══ INFORMATION PROVIDED ══

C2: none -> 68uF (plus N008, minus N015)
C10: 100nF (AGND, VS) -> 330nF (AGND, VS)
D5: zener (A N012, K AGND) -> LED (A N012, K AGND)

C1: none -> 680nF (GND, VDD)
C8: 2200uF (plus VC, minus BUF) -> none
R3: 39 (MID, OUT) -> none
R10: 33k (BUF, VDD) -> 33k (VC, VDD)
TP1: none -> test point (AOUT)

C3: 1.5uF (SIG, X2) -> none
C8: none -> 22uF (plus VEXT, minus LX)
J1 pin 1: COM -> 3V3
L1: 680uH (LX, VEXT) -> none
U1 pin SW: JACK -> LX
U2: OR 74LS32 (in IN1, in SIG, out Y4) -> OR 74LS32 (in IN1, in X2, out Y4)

═══

• **PROBLEM DESCRIPTION**: Pull out every line in the data above that has the word "minus".

• **WRITTEN REPLY**:
C2: none -> 68uF (plus N008, minus N015)
C8: 2200uF (plus VC, minus BUF) -> none
C8: none -> 22uF (plus VEXT, minus LX)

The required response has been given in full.